Available records START

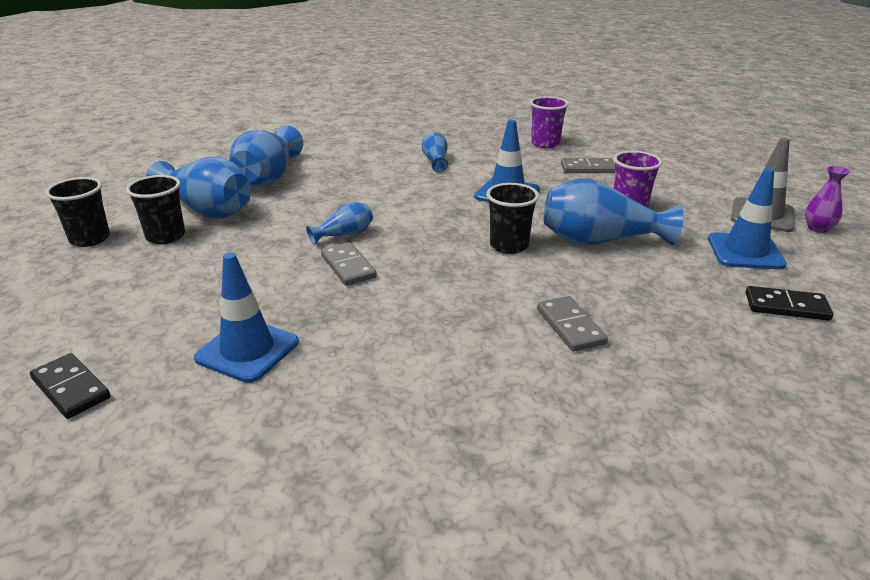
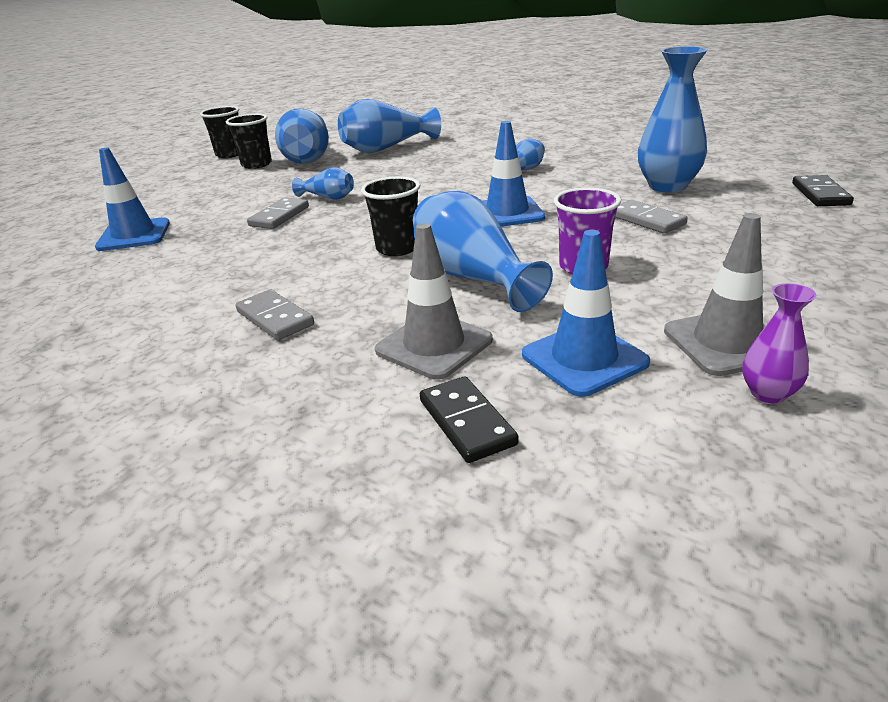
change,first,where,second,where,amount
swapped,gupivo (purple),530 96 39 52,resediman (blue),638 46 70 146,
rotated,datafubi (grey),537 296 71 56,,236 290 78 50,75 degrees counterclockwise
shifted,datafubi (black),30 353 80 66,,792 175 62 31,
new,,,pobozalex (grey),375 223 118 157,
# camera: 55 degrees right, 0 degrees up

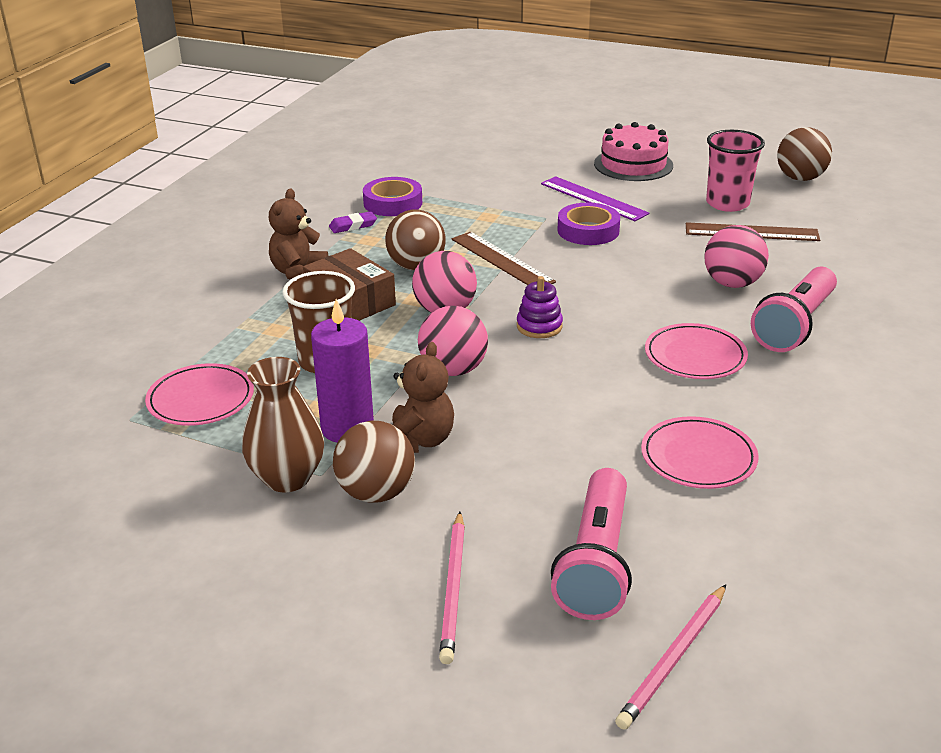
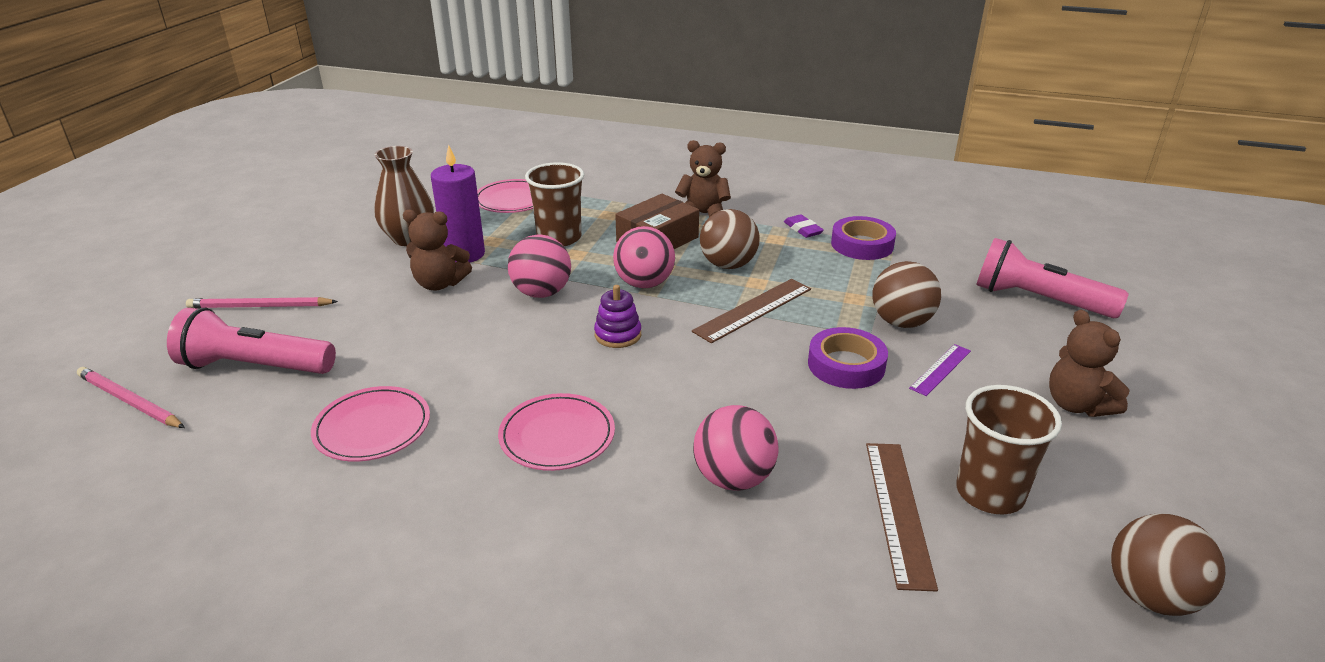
change,first,where,second,where,amount
swapped,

Available records END

■ **Problem description**
Give back exactly the lines from the one with "rotated,datafubi (grey),537 296" through the end of the records above, inclusive, and omit any pictures.

■ **Answer to this exercise**
rotated,datafubi (grey),537 296 71 56,,236 290 78 50,75 degrees counterclockwise
shifted,datafubi (black),30 353 80 66,,792 175 62 31,
new,,,pobozalex (grey),375 223 118 157,
# camera: 55 degrees right, 0 degrees up

change,first,where,second,where,amount
swapped,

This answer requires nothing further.